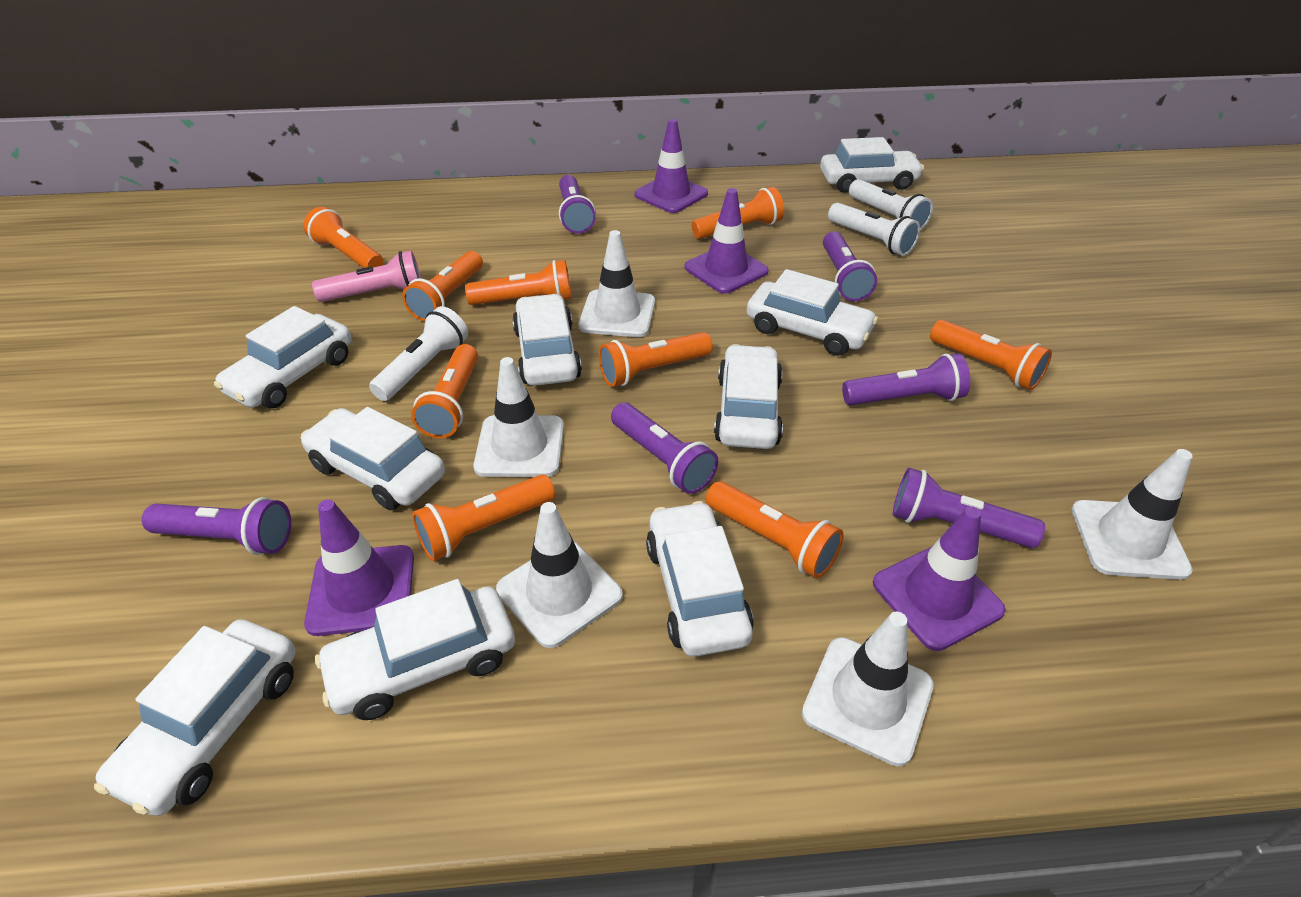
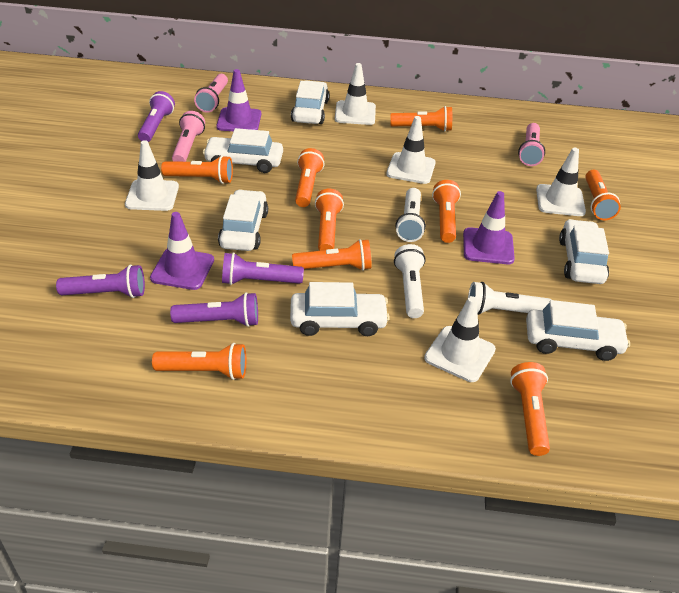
pink flashlight: 1 -> 3
purple flashlight: 6 -> 4
purple traffic cone: 4 -> 3
white car: 9 -> 6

━━━━━━━━━━━━━━━━

● WORK ORDER: Only the pictures are dropped. Otherwise, write out the listing exactly.

● YOUR SOLUTION:
pink flashlight: 1 -> 3
purple flashlight: 6 -> 4
purple traffic cone: 4 -> 3
white car: 9 -> 6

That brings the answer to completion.